[Stored data entries]
[Start of Attachment]

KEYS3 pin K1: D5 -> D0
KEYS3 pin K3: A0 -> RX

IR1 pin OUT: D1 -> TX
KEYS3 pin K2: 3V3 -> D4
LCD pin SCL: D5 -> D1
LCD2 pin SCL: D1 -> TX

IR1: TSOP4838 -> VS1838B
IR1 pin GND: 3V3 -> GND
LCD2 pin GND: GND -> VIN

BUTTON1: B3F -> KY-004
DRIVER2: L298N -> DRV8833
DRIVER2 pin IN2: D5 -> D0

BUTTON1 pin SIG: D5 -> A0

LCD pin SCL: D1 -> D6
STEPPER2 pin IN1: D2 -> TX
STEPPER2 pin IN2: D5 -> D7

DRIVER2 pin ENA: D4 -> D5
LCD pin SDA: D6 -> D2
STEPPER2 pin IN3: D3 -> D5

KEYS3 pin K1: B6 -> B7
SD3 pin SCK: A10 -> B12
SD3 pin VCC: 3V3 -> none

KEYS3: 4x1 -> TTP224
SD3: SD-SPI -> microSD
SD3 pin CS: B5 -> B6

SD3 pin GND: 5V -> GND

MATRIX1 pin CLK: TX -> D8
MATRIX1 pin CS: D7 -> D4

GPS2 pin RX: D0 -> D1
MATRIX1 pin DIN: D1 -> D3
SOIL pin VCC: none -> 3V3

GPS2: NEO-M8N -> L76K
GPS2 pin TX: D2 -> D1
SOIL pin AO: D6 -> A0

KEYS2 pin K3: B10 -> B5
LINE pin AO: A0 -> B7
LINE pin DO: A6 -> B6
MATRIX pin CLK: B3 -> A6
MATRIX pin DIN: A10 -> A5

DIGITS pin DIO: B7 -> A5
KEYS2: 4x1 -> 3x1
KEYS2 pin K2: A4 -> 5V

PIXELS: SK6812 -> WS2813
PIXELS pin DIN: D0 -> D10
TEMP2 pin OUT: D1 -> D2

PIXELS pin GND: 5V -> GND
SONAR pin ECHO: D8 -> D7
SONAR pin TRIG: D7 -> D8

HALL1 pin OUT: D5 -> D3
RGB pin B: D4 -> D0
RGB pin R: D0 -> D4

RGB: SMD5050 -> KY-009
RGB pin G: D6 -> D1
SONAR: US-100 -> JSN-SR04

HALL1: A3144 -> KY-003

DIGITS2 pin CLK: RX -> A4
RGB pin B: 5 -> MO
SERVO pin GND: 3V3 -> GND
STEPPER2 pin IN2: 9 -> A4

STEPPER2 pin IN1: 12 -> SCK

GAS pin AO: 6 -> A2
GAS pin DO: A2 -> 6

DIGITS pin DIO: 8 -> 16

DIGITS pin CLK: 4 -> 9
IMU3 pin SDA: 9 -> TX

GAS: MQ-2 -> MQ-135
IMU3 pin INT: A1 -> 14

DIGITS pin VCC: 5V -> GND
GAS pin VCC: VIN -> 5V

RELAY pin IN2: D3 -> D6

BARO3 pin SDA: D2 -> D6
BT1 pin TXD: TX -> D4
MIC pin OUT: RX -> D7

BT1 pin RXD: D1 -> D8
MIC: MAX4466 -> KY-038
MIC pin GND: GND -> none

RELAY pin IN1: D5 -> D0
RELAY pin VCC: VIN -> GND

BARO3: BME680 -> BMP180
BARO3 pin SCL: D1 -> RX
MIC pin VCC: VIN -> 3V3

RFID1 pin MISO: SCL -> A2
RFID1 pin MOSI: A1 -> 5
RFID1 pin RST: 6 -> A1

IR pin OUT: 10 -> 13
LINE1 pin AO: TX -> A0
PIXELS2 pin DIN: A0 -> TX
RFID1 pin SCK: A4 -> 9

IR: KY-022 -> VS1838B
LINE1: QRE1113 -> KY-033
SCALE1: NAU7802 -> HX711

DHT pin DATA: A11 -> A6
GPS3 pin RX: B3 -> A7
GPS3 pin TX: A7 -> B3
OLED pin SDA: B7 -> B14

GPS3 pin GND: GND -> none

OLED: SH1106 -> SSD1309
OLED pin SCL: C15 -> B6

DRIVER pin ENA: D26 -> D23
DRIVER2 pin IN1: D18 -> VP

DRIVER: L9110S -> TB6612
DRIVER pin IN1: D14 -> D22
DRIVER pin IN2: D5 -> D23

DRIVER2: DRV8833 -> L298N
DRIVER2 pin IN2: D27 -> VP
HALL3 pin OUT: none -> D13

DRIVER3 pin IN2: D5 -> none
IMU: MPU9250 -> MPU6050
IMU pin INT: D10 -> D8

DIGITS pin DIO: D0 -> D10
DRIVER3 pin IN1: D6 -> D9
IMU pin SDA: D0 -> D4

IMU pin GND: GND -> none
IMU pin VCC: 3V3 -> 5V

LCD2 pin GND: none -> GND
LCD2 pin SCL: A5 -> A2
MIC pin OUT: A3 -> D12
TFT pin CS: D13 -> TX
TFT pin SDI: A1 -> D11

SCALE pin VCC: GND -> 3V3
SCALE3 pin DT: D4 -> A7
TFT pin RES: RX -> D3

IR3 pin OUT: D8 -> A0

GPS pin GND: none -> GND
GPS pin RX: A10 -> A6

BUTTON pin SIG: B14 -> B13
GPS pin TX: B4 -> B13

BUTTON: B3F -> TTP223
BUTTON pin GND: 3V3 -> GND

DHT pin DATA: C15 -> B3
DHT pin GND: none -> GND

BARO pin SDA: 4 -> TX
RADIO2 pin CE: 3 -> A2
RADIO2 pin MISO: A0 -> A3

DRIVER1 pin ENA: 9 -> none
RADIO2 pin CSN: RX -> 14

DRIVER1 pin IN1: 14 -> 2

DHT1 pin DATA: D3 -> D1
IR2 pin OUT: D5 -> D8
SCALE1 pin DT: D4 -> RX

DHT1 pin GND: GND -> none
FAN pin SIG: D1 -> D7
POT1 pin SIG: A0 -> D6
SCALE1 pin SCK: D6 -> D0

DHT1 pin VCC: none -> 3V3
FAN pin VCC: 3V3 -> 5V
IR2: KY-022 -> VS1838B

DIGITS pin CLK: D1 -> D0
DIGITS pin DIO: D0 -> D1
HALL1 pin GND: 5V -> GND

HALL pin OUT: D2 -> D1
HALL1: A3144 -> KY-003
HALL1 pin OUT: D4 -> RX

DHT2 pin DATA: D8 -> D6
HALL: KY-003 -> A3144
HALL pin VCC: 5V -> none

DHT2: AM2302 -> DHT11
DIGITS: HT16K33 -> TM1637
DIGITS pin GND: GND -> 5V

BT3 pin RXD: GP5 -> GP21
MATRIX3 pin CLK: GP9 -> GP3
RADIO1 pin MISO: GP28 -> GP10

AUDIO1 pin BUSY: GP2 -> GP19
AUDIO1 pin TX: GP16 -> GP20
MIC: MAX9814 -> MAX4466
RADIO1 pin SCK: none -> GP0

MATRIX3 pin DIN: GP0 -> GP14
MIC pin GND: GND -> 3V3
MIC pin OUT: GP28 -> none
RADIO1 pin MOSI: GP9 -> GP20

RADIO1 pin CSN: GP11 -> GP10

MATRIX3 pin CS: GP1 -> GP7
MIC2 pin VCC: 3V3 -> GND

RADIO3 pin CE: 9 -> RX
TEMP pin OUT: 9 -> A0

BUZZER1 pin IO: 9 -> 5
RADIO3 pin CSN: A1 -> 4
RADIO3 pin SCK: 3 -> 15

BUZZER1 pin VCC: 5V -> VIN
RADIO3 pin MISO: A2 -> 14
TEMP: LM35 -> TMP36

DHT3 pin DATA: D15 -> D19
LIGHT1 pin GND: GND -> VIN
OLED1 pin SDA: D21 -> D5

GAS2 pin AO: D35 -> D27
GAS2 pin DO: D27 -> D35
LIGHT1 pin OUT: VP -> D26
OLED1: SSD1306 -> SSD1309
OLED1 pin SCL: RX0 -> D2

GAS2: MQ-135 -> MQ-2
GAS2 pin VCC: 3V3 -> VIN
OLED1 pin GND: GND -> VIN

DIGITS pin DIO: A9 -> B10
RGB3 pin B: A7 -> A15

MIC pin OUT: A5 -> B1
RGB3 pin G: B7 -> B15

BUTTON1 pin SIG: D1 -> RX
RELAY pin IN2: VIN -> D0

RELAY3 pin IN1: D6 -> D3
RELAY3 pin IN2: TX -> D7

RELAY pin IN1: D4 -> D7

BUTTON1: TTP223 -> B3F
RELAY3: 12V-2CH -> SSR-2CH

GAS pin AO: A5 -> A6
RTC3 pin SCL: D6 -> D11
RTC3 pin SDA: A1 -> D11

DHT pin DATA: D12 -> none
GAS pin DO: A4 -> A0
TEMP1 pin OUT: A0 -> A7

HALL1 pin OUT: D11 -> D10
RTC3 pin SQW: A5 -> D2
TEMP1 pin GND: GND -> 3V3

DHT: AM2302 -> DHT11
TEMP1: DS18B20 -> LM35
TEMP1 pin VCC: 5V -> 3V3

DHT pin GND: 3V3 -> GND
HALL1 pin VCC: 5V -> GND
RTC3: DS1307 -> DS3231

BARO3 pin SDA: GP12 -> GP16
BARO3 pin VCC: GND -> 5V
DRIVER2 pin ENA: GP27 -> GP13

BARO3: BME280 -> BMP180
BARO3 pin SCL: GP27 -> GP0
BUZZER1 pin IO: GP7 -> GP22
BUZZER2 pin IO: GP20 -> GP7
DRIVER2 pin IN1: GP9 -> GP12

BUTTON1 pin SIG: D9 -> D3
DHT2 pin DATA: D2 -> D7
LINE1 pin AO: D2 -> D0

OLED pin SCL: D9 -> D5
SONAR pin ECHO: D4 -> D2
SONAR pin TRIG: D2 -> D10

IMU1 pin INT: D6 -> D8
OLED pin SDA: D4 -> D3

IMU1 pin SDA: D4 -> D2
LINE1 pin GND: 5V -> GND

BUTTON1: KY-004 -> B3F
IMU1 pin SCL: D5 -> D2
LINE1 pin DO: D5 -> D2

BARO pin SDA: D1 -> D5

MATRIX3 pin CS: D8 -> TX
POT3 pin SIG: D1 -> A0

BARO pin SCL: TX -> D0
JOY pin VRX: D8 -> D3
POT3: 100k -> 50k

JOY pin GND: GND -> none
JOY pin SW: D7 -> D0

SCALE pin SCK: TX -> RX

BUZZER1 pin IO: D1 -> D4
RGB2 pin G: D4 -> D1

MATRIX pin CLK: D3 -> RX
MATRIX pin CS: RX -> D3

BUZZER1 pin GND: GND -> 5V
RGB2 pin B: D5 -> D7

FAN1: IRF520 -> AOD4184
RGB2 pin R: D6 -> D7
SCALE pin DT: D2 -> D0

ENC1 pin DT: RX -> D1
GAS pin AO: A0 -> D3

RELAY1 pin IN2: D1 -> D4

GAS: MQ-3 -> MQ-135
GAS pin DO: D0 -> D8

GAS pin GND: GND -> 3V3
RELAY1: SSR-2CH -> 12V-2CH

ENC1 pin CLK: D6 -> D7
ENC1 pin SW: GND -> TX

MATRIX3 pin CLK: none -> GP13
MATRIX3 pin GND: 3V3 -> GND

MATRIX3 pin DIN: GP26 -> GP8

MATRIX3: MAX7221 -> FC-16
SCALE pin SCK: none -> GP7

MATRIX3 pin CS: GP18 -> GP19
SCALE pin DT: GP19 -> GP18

[End of Attachment]

Once you reach the line with "TEMP pin OUT: 9 -> A0" in the data above, copy it and every line after it exactly, up to and including the line with "RELAY3 pin IN1: D6 -> D3".

TEMP pin OUT: 9 -> A0

BUZZER1 pin IO: 9 -> 5
RADIO3 pin CSN: A1 -> 4
RADIO3 pin SCK: 3 -> 15

BUZZER1 pin VCC: 5V -> VIN
RADIO3 pin MISO: A2 -> 14
TEMP: LM35 -> TMP36

DHT3 pin DATA: D15 -> D19
LIGHT1 pin GND: GND -> VIN
OLED1 pin SDA: D21 -> D5

GAS2 pin AO: D35 -> D27
GAS2 pin DO: D27 -> D35
LIGHT1 pin OUT: VP -> D26
OLED1: SSD1306 -> SSD1309
OLED1 pin SCL: RX0 -> D2

GAS2: MQ-135 -> MQ-2
GAS2 pin VCC: 3V3 -> VIN
OLED1 pin GND: GND -> VIN

DIGITS pin DIO: A9 -> B10
RGB3 pin B: A7 -> A15

MIC pin OUT: A5 -> B1
RGB3 pin G: B7 -> B15

BUTTON1 pin SIG: D1 -> RX
RELAY pin IN2: VIN -> D0

RELAY3 pin IN1: D6 -> D3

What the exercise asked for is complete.